→ WORK REQUEST
Every line of the data below must be output exactly, with images left out.

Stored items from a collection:
---

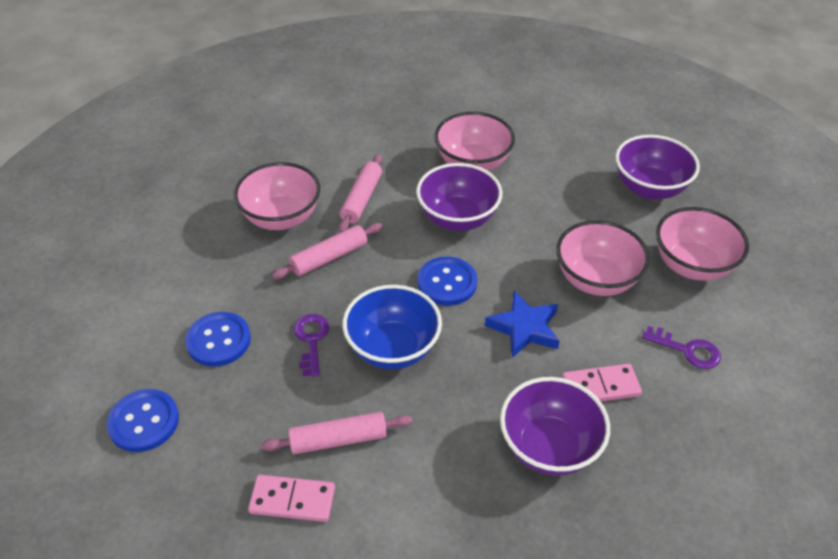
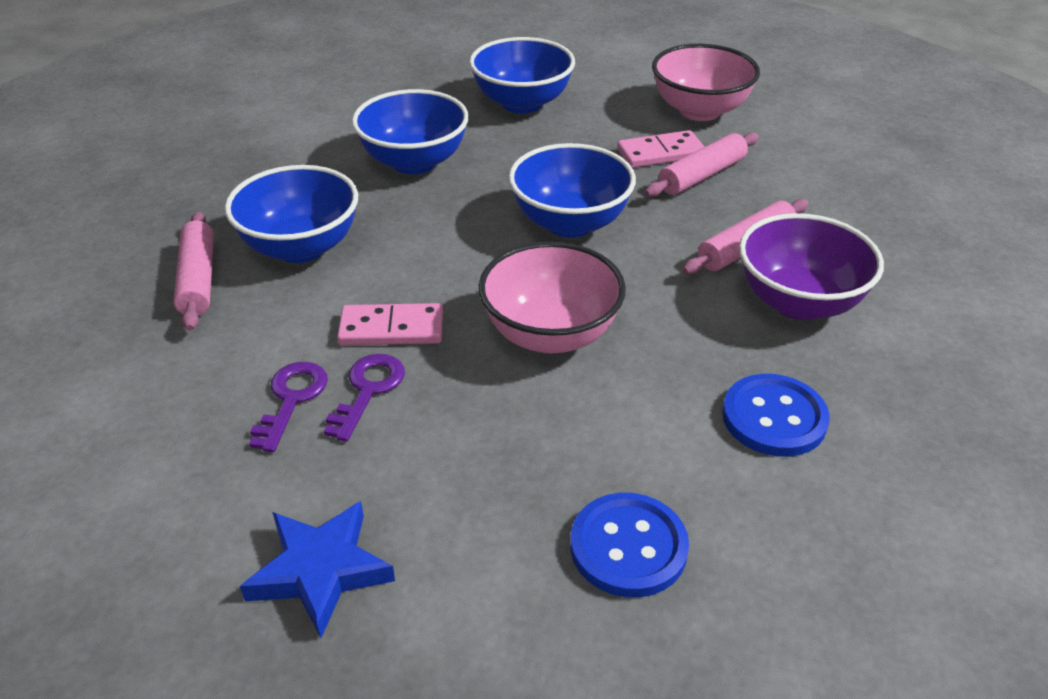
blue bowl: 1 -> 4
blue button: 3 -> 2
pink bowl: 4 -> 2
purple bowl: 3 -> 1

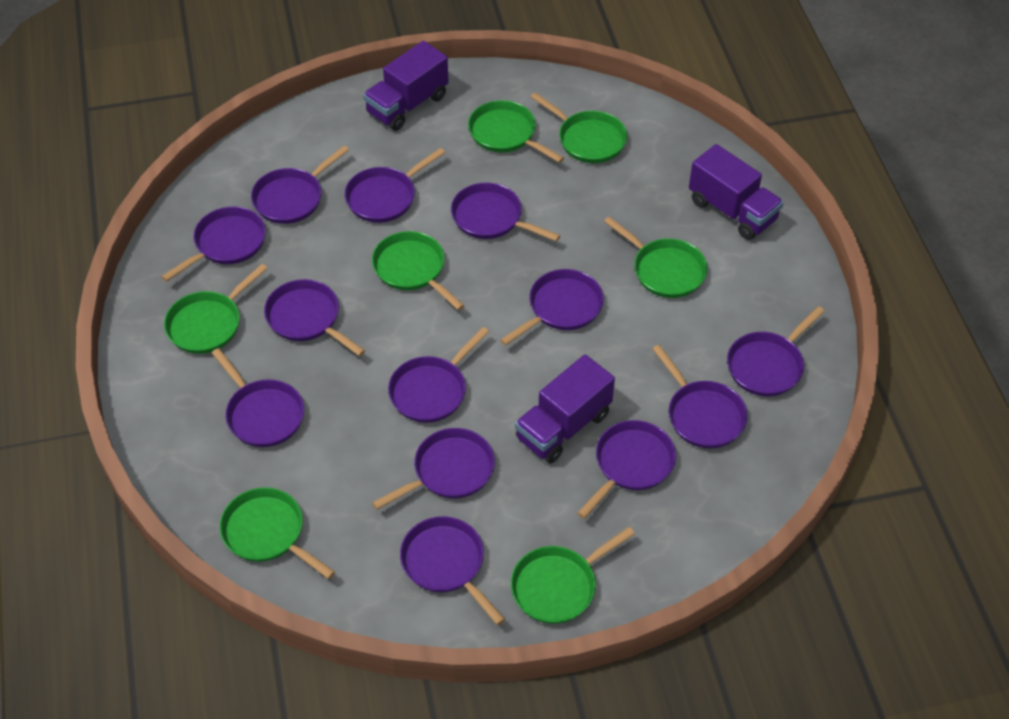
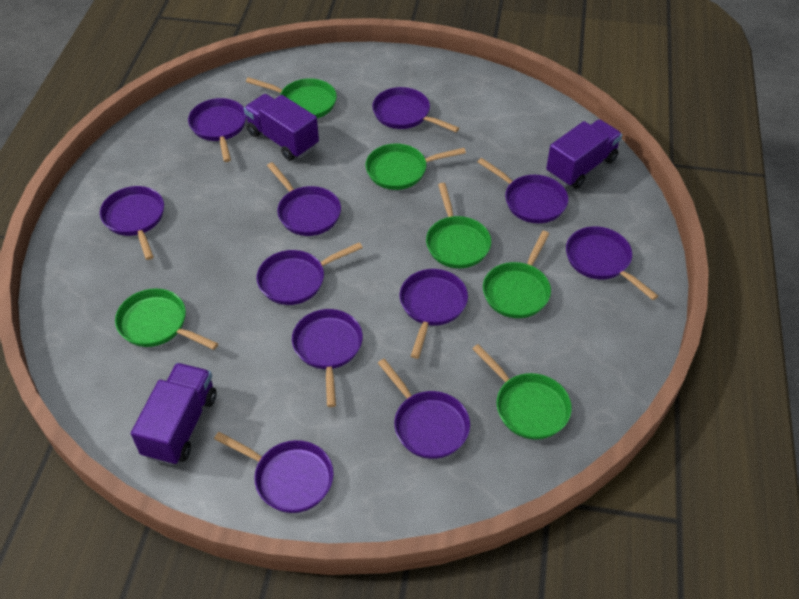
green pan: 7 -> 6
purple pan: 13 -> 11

---

→ WRITTEN ANSWER
blue bowl: 1 -> 4
blue button: 3 -> 2
pink bowl: 4 -> 2
purple bowl: 3 -> 1

green pan: 7 -> 6
purple pan: 13 -> 11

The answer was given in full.